Records contained in a dataset:
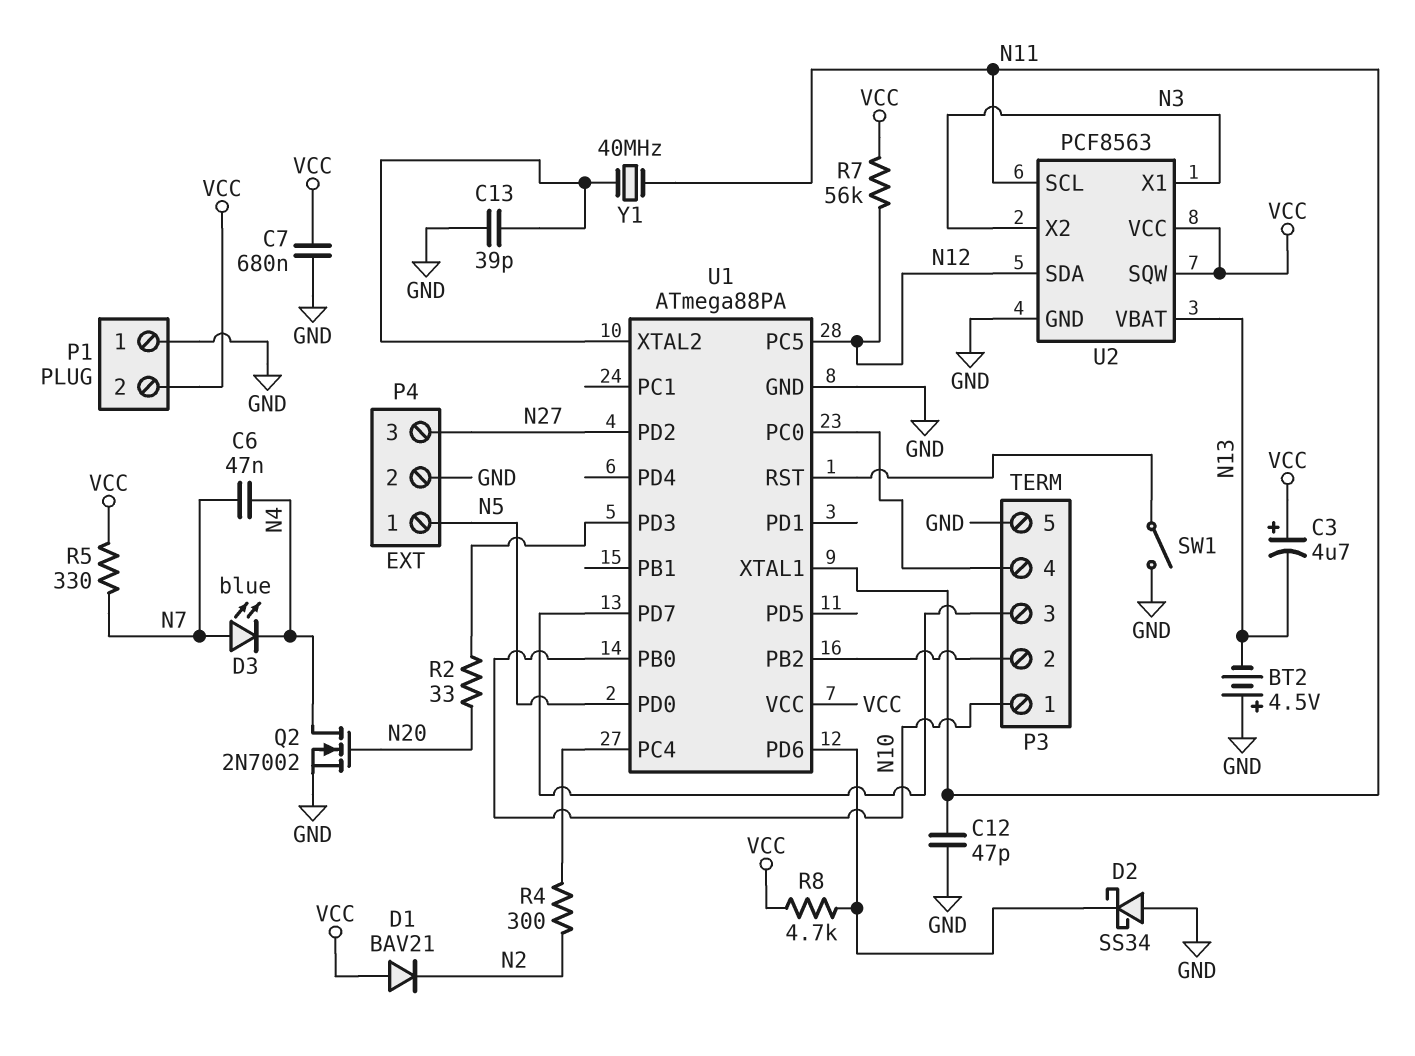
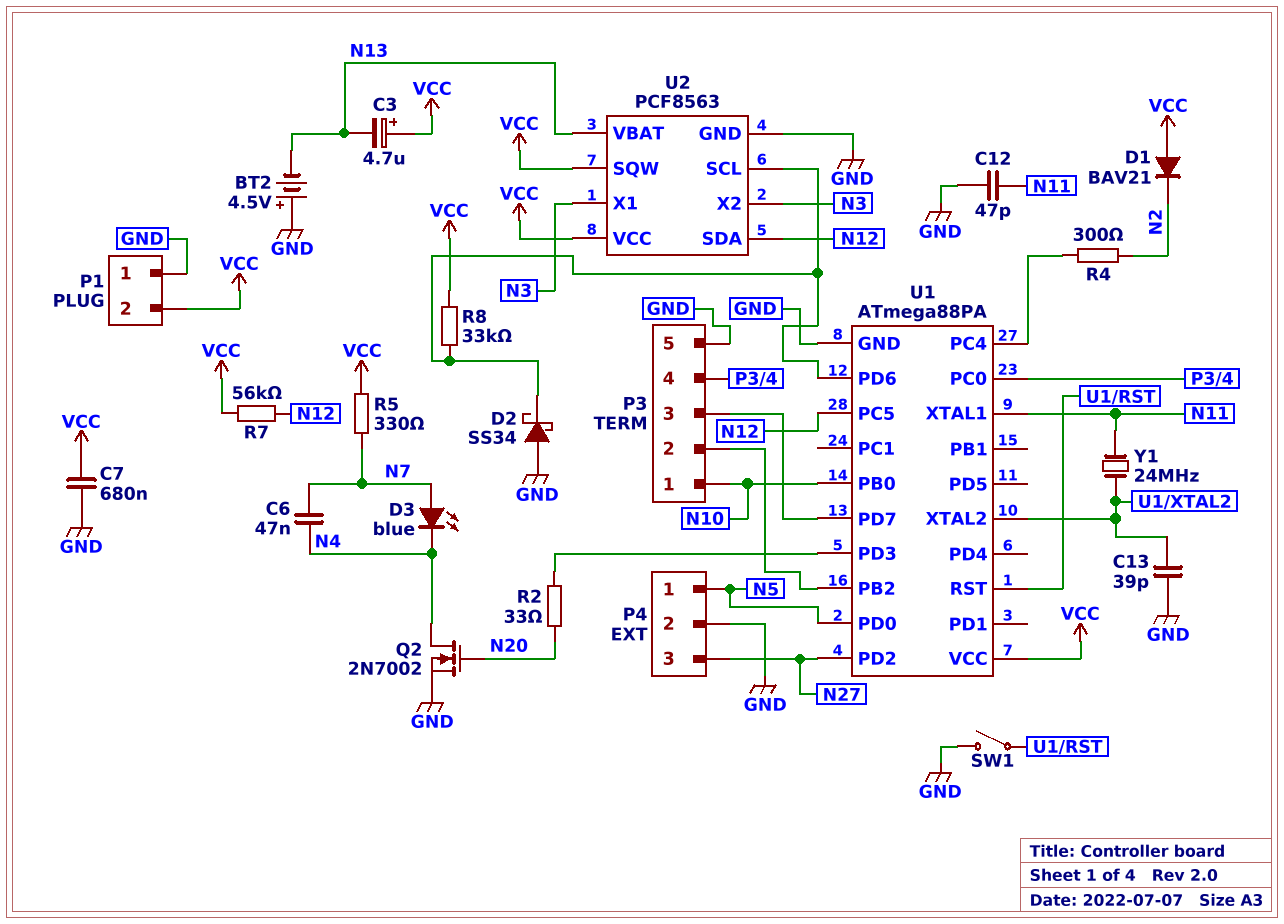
R8: 4.7k (U1/PD6, VCC) -> 33k (U1/PD6, VCC)
U2 pin SCL: N11 -> U1/PD6
Y1: 40MHz (N11, U1/XTAL2) -> 24MHz (N11, U1/XTAL2)

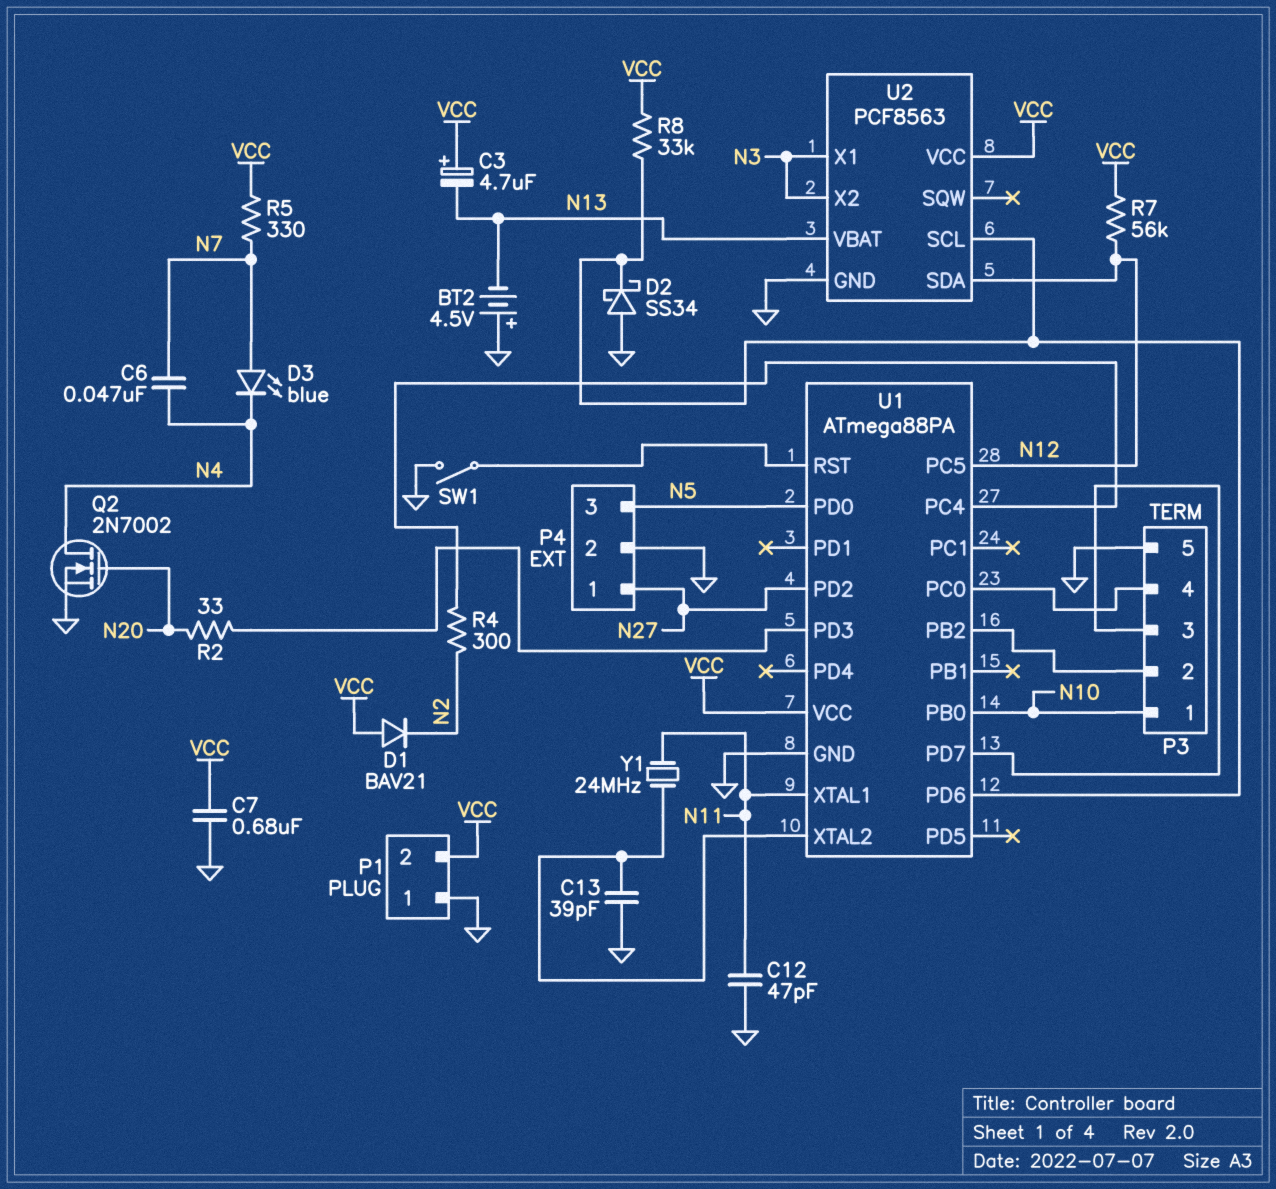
P4 pin 1: N5 -> N27
P4 pin 3: N27 -> N5
U2 pin SQW: VCC -> none

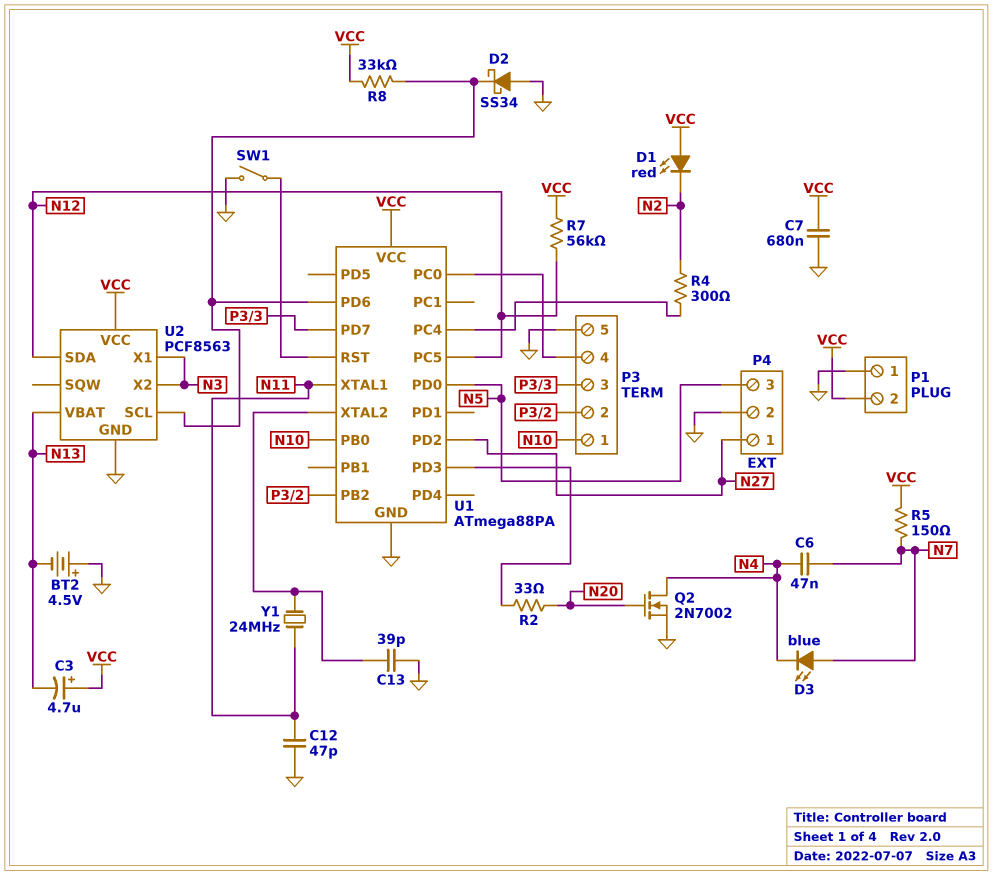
D1: diode BAV21 (A VCC, K N2) -> LED red (A VCC, K N2)
R5: 330 (N7, VCC) -> 150 (N7, VCC)

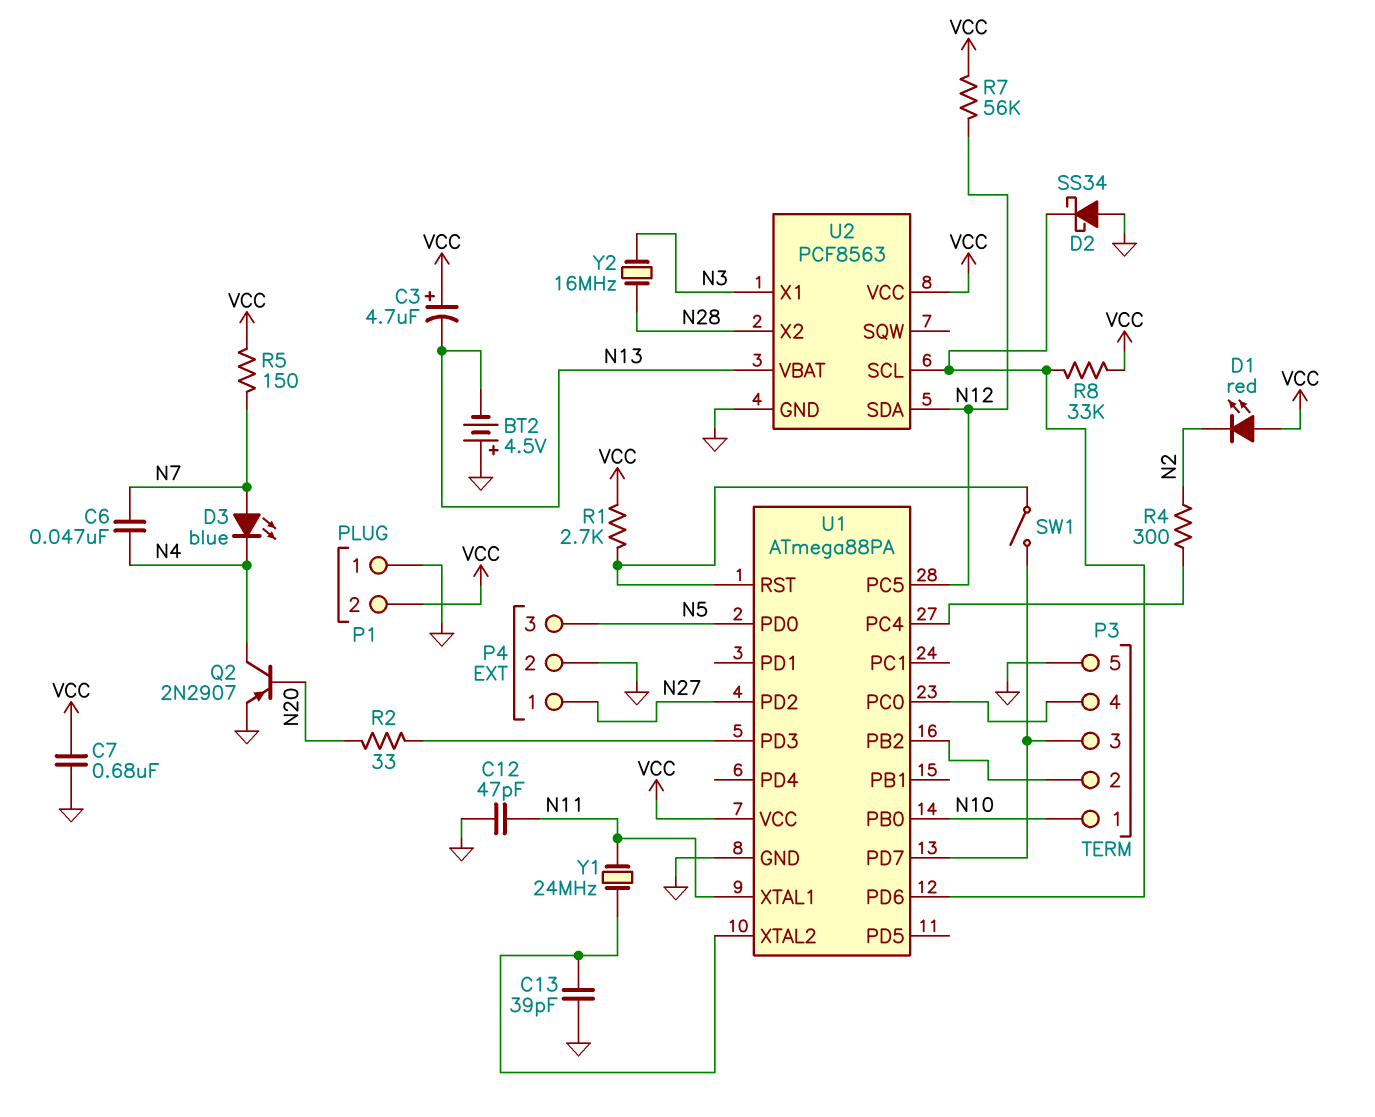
Q2: NMOS 2N7002 (G N20, D N4, S GND) -> PNP 2N2907 (B N20, C N4, E GND)
R1: none -> 2.7k (U1/RST, VCC)
SW1: switch (GND, U1/RST) -> switch (P3/3, U1/RST)
U2 pin X2: N3 -> N28
Y2: none -> 16MHz (N3, N28)

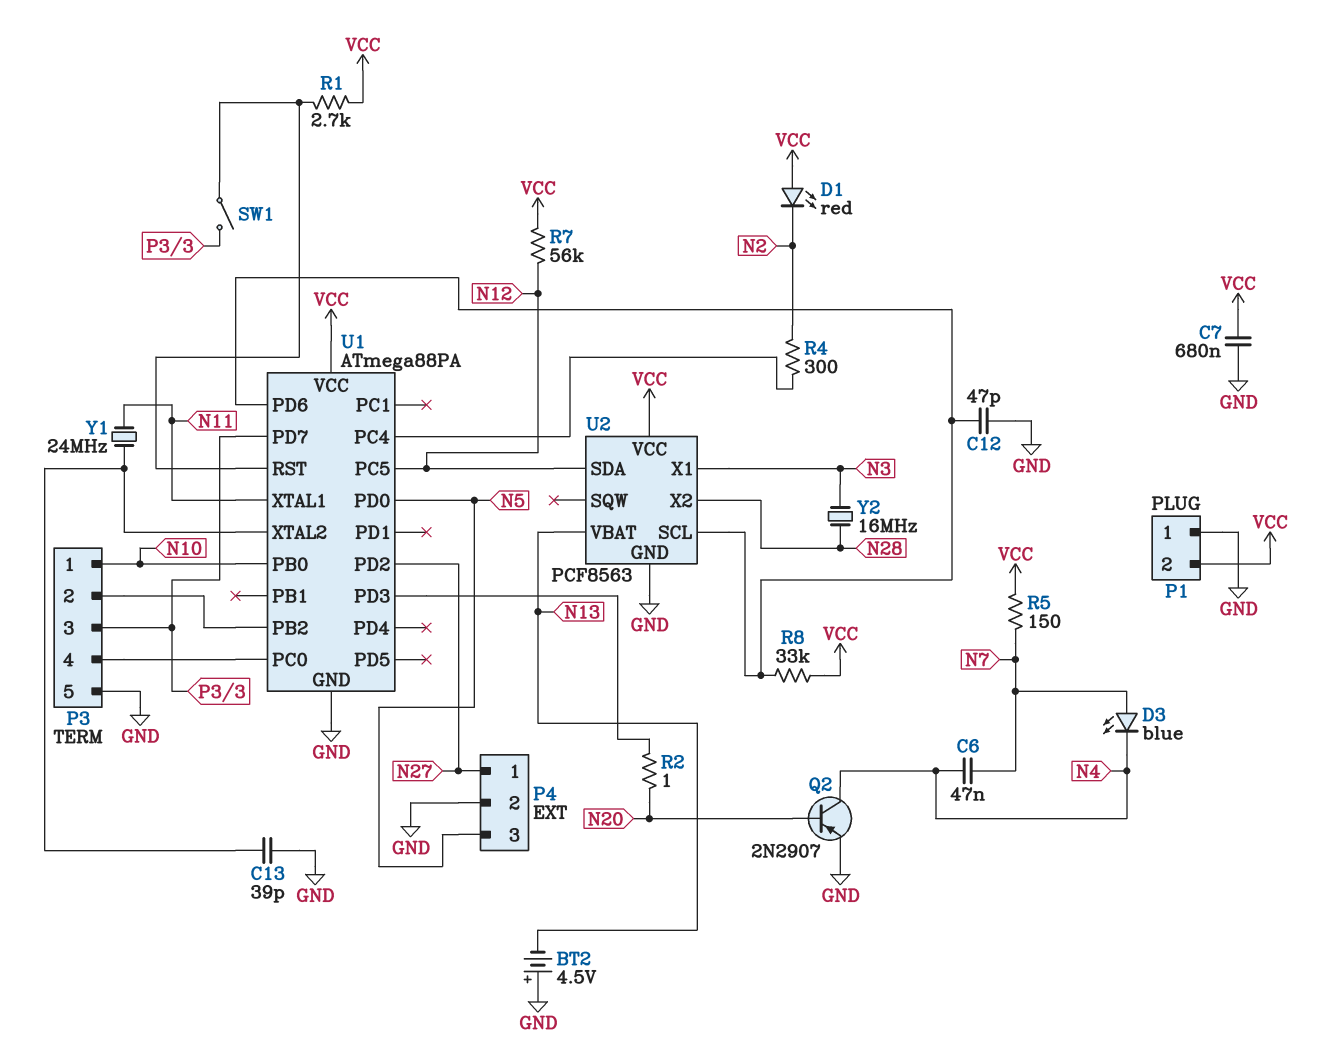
C3: 4.7uF (plus VCC, minus N13) -> none
C12: 47pF (GND, N11) -> 47pF (GND, U1/PD6)
D2: schottky SS34 (A GND, K U1/PD6) -> none
R2: 33 (N20, U1/PD3) -> 1 (N20, U1/PD3)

PROBLEM DETAILS: Scan the records above for lines with the word "none", then say how many there are, giving the number alone.

SOLUTION TO THE EXERCISE: 5